_Work item:_
Collect the lines of the entries where "purple" shows up.

_Supplied records:_

========================================

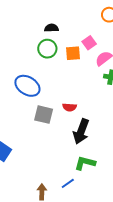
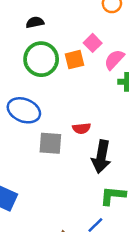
black semicircle: (51, 28) -> (35, 22), moved
green circle: (47, 49) -> (41, 59), size x1.4

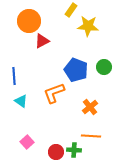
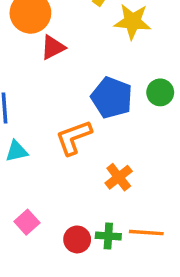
cyan triangle: (21, 101) -> (17, 151), turned -48
orange cross: (90, 107) -> (119, 177), moved
orange line: (91, 136) -> (146, 233), moved

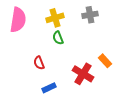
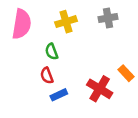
green semicircle: (58, 38) -> (52, 52), moved
blue rectangle: (49, 88) -> (59, 95), moved

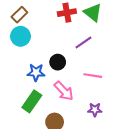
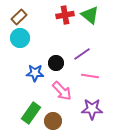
purple line: (83, 42) -> (82, 54), moved
green rectangle: (32, 101) -> (31, 113), moved
purple star: (95, 110) -> (92, 109), size x1.5

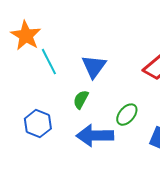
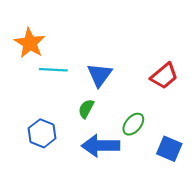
cyan line: (49, 62) -> (53, 70), turned -60

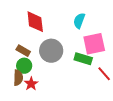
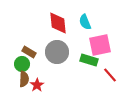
cyan semicircle: (79, 21) -> (85, 22), turned -42
red diamond: (35, 22) -> (58, 23), moved
green circle: (24, 66) -> (22, 64), moved

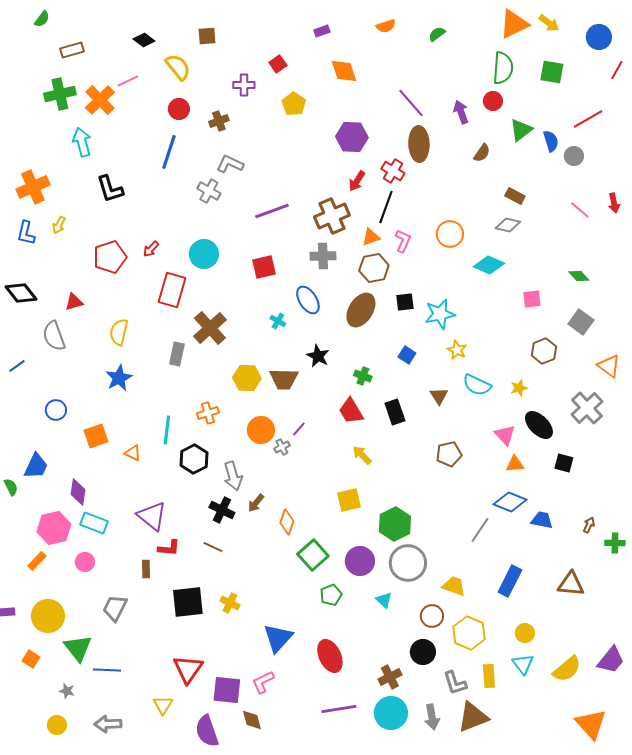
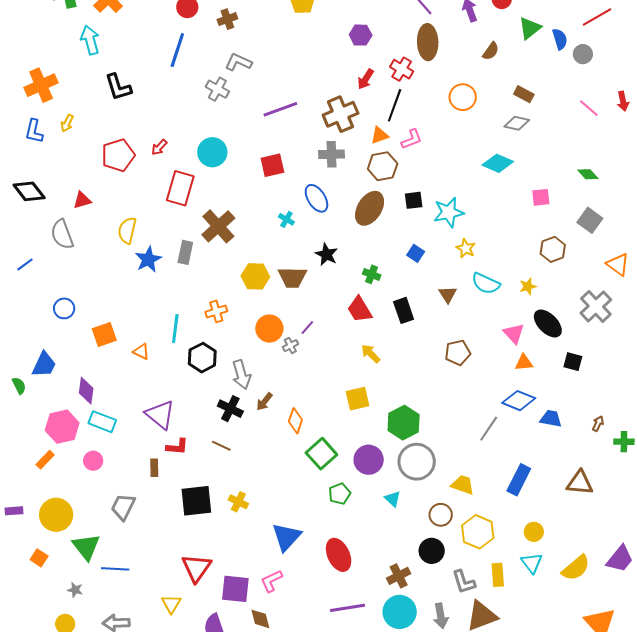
purple hexagon: (352, 137) -> (361, 35), size x0.7
orange circle: (450, 234) -> (463, 97), moved
pink L-shape: (403, 241) -> (412, 139), turned 45
blue star: (119, 378) -> (148, 259), moved

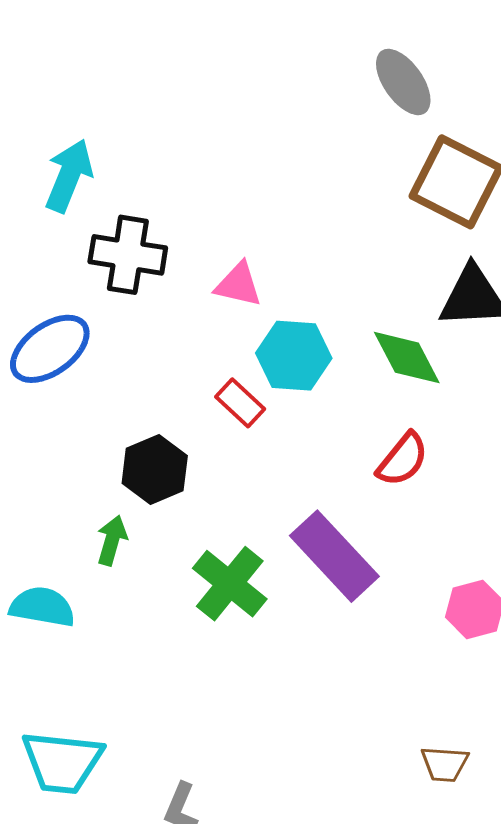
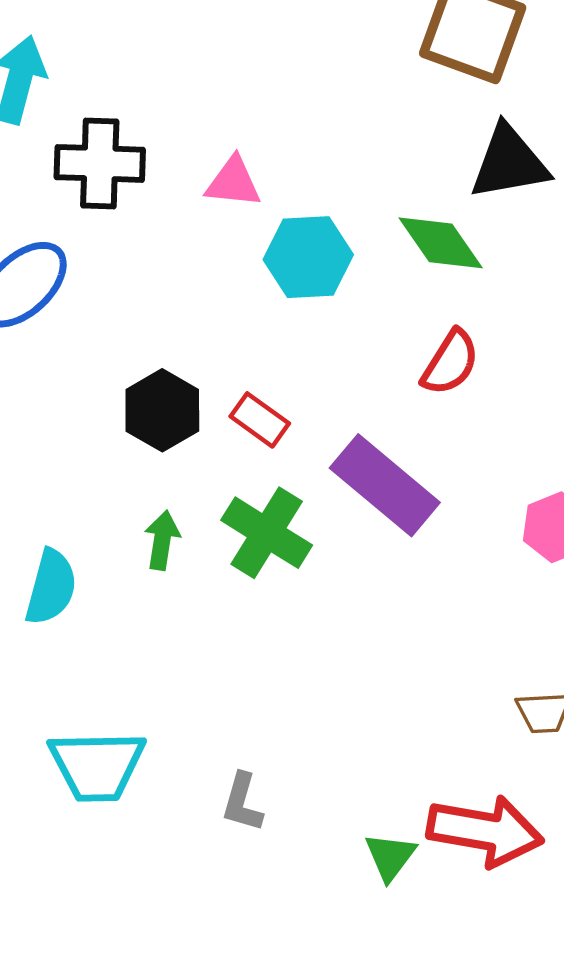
red rectangle: (240, 403) -> (260, 420), moved
green arrow: (112, 540) -> (162, 540), moved
cyan semicircle: (42, 607) -> (51, 587), turned 102

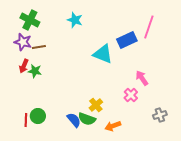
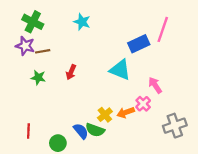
cyan triangle: (103, 54) -> (120, 70), moved
red arrow: (24, 66) -> (71, 72), moved
gray cross: (160, 115) -> (175, 126), size x1.5
green circle: (38, 116) -> (58, 143), moved
orange arrow: (113, 126) -> (126, 112), moved

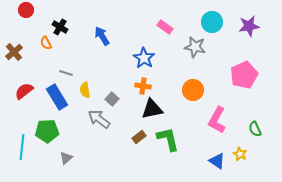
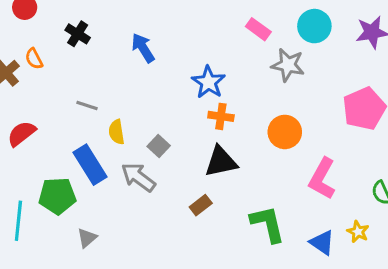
pink rectangle: (165, 27) -> (258, 29), moved
orange semicircle: (46, 43) -> (34, 59), moved
orange cross: (143, 86) -> (221, 116), moved
blue rectangle: (57, 97) -> (90, 165), moved
green L-shape: (168, 139) -> (268, 224), moved

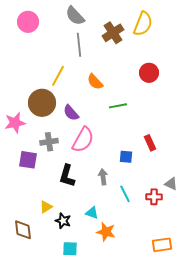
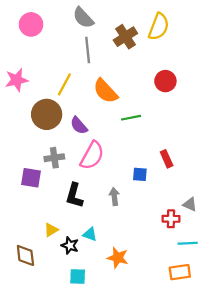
orange semicircle: (95, 82) -> (105, 91), size x1.4
pink star: (15, 123) -> (17, 80), moved
cyan line: (125, 194) -> (188, 243), moved, turned -66
cyan triangle: (92, 213) -> (90, 234), moved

========================================

_Answer space:_
purple line: (83, 42) -> (82, 54), moved
purple star: (95, 110) -> (92, 109), size x1.5
purple hexagon: (352, 137) -> (361, 35), size x0.7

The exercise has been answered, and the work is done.